» Directions
Make an exact copy of the listing below.

--- Provided information Enclosed Below ---

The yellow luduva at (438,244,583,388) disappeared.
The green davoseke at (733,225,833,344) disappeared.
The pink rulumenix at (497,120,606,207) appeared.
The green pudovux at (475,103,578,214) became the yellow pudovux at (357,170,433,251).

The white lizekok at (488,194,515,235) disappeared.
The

--- End of Enclosed Provided information ---

» Written solution
The yellow luduva at (438,244,583,388) disappeared.
The green davoseke at (733,225,833,344) disappeared.
The pink rulumenix at (497,120,606,207) appeared.
The green pudovux at (475,103,578,214) became the yellow pudovux at (357,170,433,251).

The white lizekok at (488,194,515,235) disappeared.
The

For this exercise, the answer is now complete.